With pictures left out, please repeat word for word the lines from the one containing "green flashlight: [126,382,164,459]" through the end of the records.

__________

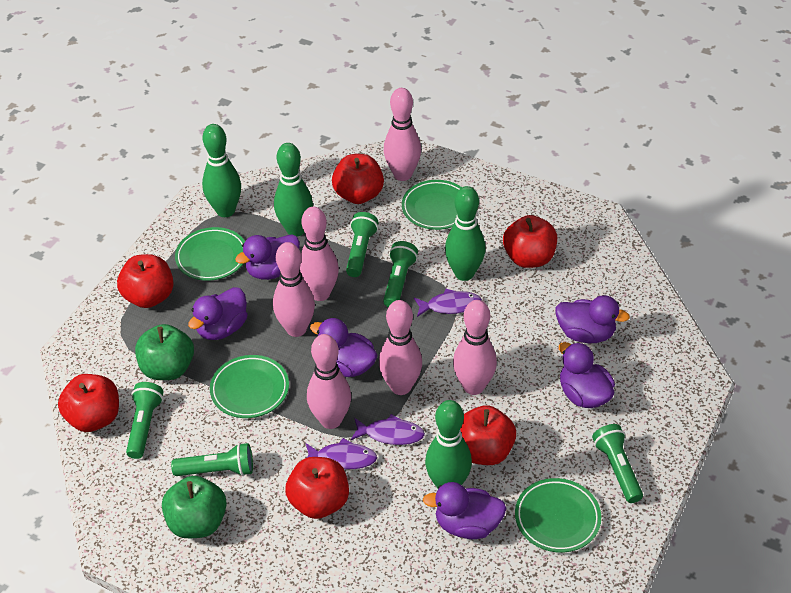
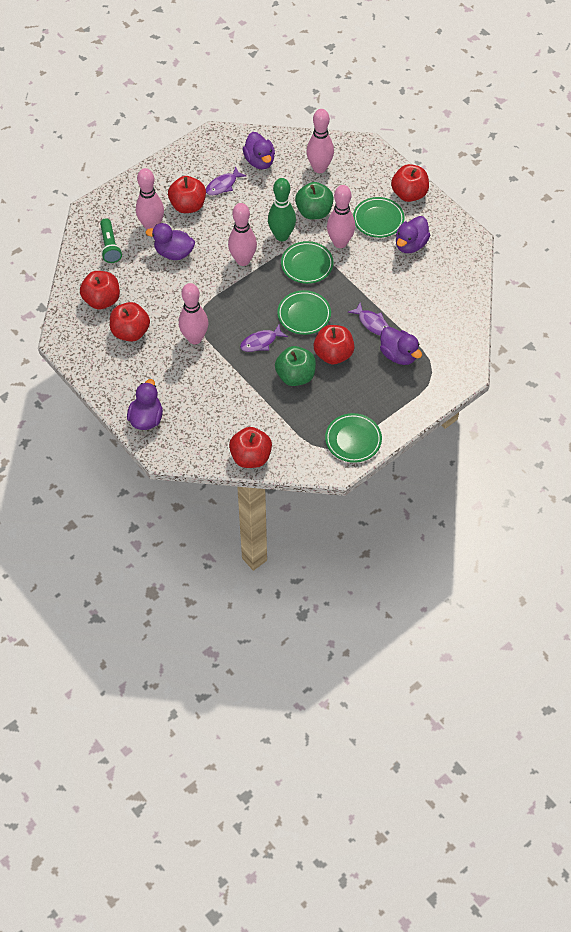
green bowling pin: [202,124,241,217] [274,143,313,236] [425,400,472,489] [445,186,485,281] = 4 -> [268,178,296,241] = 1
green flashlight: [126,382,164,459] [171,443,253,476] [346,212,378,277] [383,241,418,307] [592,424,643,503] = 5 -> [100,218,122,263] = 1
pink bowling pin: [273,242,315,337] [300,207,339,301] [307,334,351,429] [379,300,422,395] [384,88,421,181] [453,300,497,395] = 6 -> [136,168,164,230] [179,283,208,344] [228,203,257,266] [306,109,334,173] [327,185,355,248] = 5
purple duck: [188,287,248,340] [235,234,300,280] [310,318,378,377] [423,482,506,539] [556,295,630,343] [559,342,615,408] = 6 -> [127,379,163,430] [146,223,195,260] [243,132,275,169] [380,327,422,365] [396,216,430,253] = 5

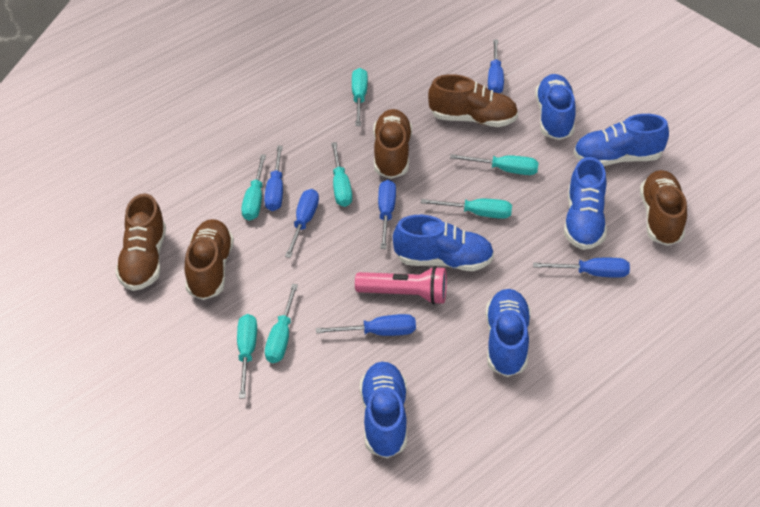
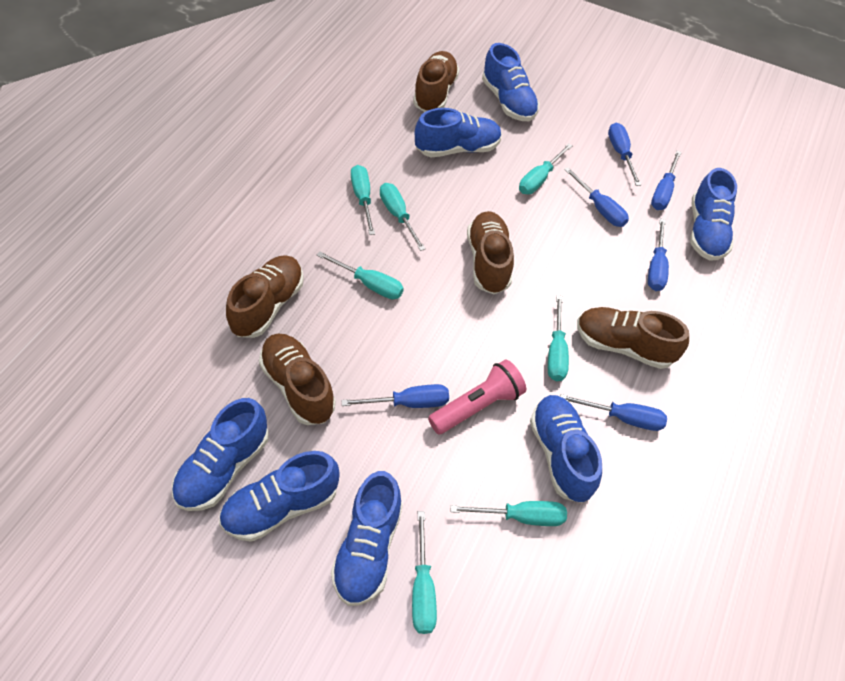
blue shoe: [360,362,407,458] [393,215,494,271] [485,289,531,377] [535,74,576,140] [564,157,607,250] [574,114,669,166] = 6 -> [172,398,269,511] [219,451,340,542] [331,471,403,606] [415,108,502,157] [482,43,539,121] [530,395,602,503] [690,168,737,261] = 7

__________

#### RESULT FOR THIS EXERCISE
green flashlight: [126,382,164,459] [171,443,253,476] [346,212,378,277] [383,241,418,307] [592,424,643,503] = 5 -> [100,218,122,263] = 1
pink bowling pin: [273,242,315,337] [300,207,339,301] [307,334,351,429] [379,300,422,395] [384,88,421,181] [453,300,497,395] = 6 -> [136,168,164,230] [179,283,208,344] [228,203,257,266] [306,109,334,173] [327,185,355,248] = 5
purple duck: [188,287,248,340] [235,234,300,280] [310,318,378,377] [423,482,506,539] [556,295,630,343] [559,342,615,408] = 6 -> [127,379,163,430] [146,223,195,260] [243,132,275,169] [380,327,422,365] [396,216,430,253] = 5

blue shoe: [360,362,407,458] [393,215,494,271] [485,289,531,377] [535,74,576,140] [564,157,607,250] [574,114,669,166] = 6 -> [172,398,269,511] [219,451,340,542] [331,471,403,606] [415,108,502,157] [482,43,539,121] [530,395,602,503] [690,168,737,261] = 7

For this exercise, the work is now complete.